▶ [WHAT THE TASK ASKS]: Reproduce each line from the records that holds "camera".

▶ [PROVIDED RECORDS]:
^^^^^^^^^^^^^^^^

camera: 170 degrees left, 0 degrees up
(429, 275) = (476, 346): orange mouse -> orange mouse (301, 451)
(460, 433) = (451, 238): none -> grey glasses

^^^^^^^^^^^^^^^^

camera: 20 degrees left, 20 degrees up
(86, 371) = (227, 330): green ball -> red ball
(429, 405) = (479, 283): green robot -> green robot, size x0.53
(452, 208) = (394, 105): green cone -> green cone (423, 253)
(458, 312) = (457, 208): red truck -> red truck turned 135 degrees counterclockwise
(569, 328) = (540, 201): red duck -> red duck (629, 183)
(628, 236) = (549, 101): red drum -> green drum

^^^^^^^^^^^^^^^^

▶ [FINISHED TASK]:
camera: 170 degrees left, 0 degrees up
camera: 20 degrees left, 20 degrees up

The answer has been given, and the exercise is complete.